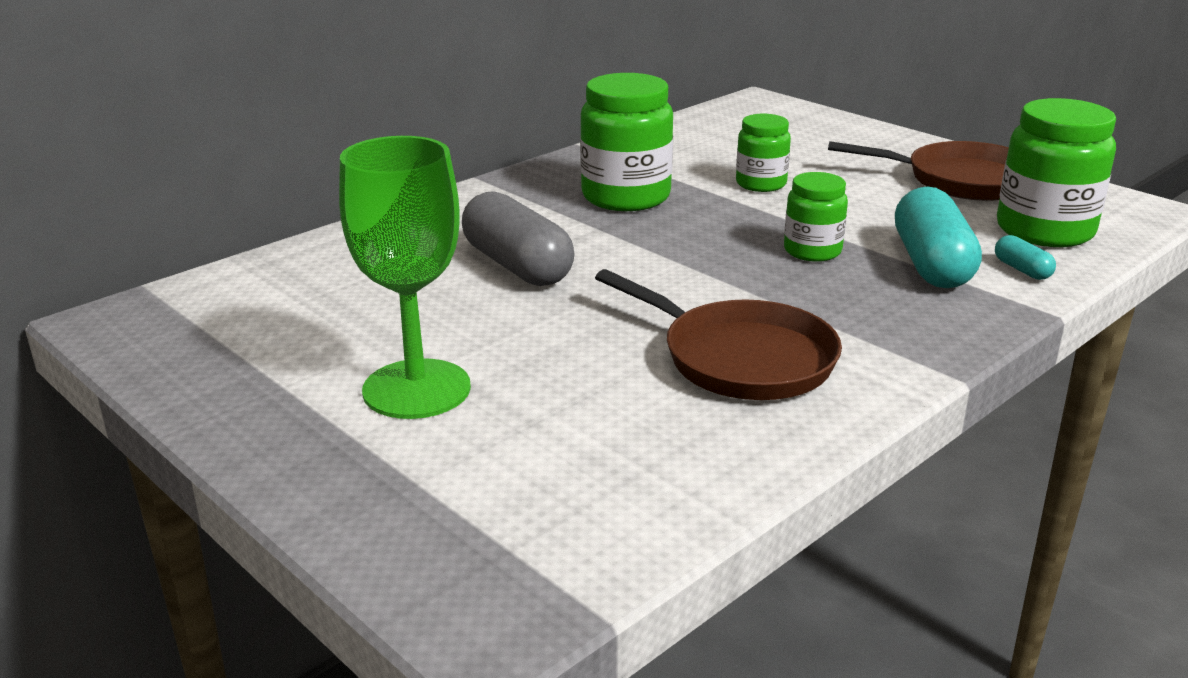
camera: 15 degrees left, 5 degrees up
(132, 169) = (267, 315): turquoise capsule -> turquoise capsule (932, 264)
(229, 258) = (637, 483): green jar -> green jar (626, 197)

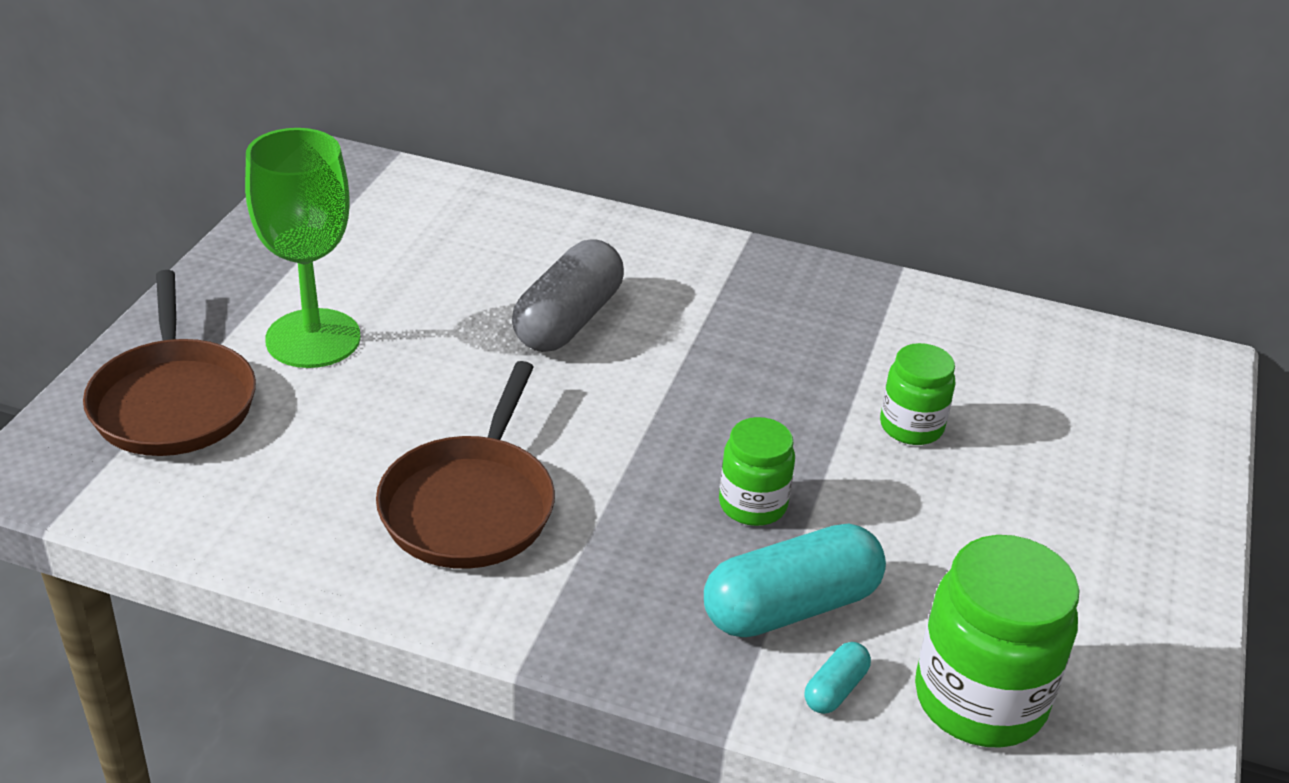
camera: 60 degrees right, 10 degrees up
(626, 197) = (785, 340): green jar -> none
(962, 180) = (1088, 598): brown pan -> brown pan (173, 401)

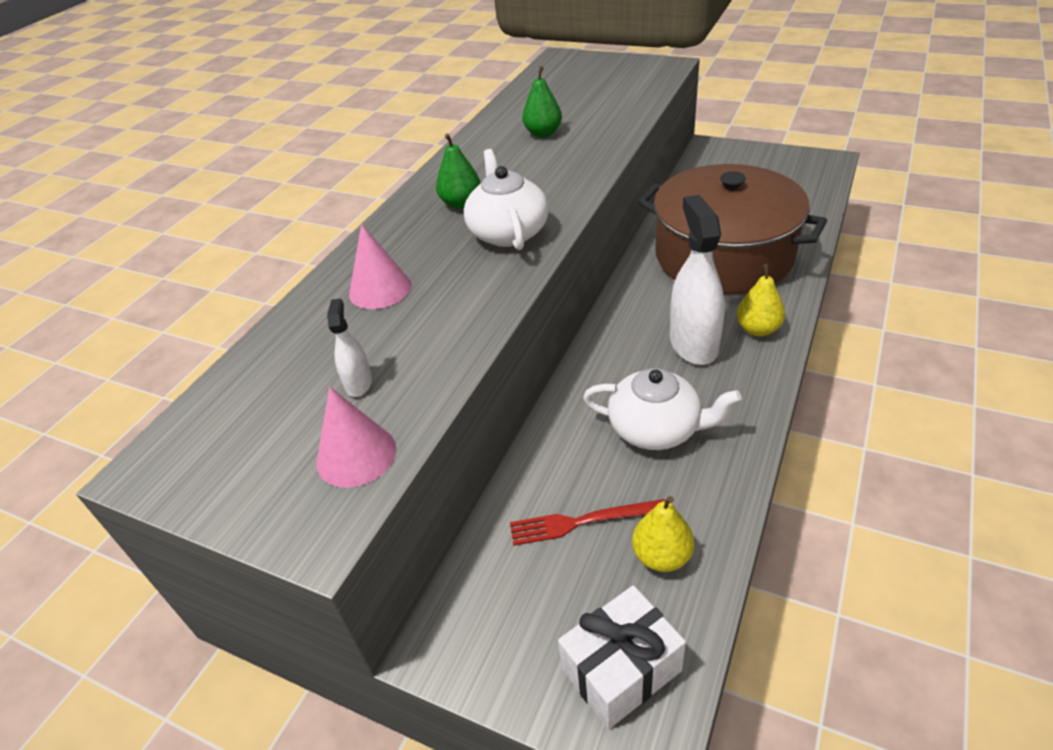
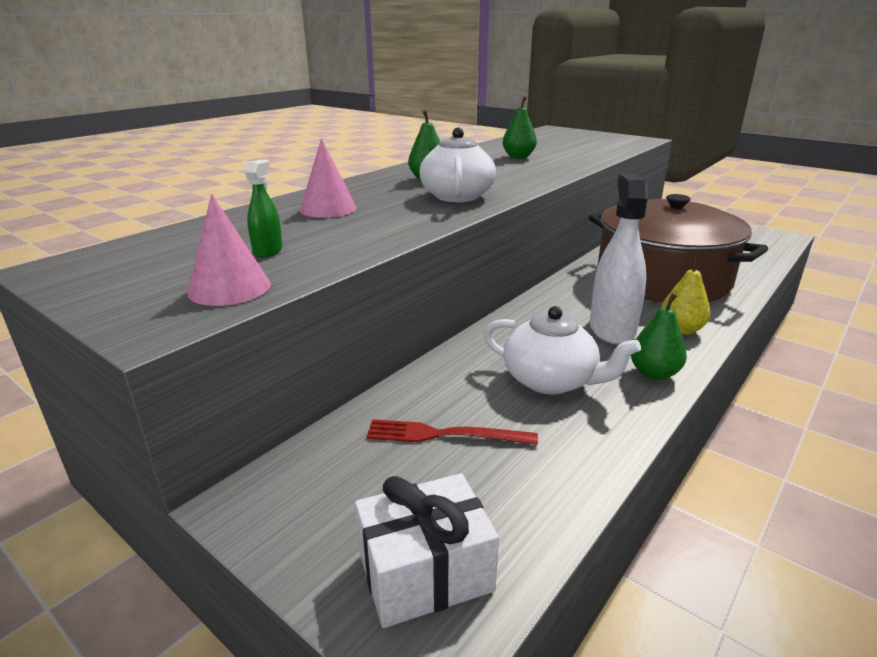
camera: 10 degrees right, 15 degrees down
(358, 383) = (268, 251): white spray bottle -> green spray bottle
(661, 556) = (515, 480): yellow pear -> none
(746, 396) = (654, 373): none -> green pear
════════
> WHAT IS BEING ASKED: In the listing above, find the line with "(132, 169) = (267, 315): turquoise" and the line with "(358, 383) = (268, 251): white". Set down both and every line between them, minus the pictures.

> SOLUTION TO THIS EXERCISE:
(132, 169) = (267, 315): turquoise capsule -> turquoise capsule (932, 264)
(229, 258) = (637, 483): green jar -> green jar (626, 197)

camera: 60 degrees right, 10 degrees up
(626, 197) = (785, 340): green jar -> none
(962, 180) = (1088, 598): brown pan -> brown pan (173, 401)

camera: 10 degrees right, 15 degrees down
(358, 383) = (268, 251): white spray bottle -> green spray bottle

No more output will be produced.